=== DATA SEGMENT ===
○ ○ ○
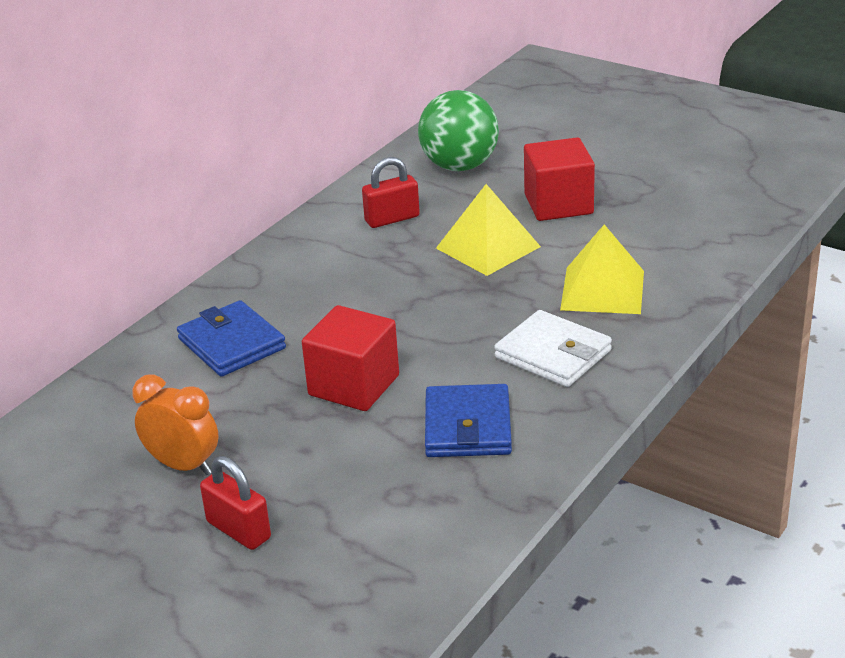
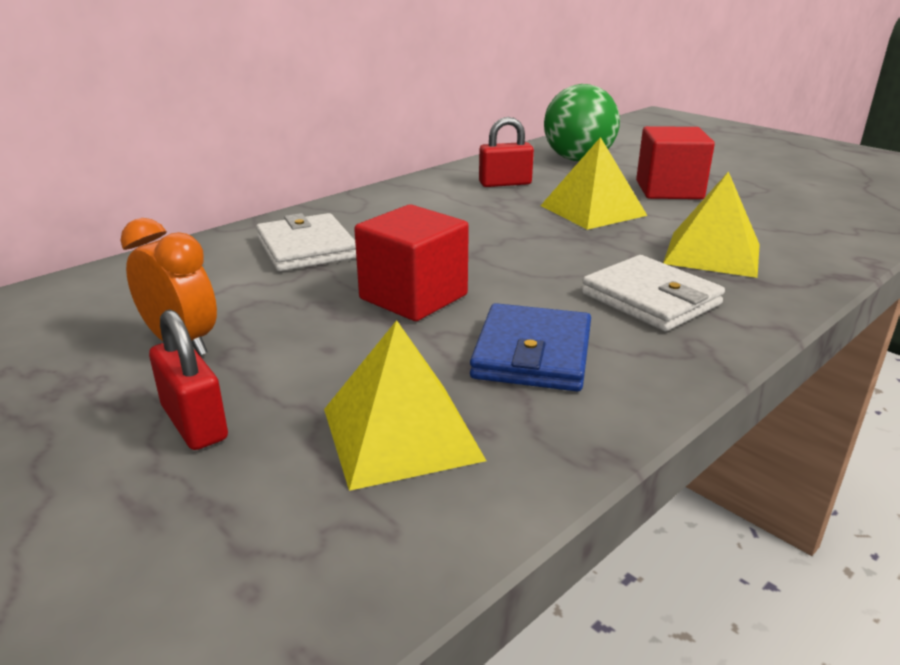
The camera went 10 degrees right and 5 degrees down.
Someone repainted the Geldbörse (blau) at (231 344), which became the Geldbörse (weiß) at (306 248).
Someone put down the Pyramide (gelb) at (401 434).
○ ○ ○
=== EXERCISE ===
Find the word "Someone" in the listing above. Copy each line where it appears.

=== RESULT FOR THIS EXERCISE ===
Someone repainted the Geldbörse (blau) at (231 344), which became the Geldbörse (weiß) at (306 248).
Someone put down the Pyramide (gelb) at (401 434).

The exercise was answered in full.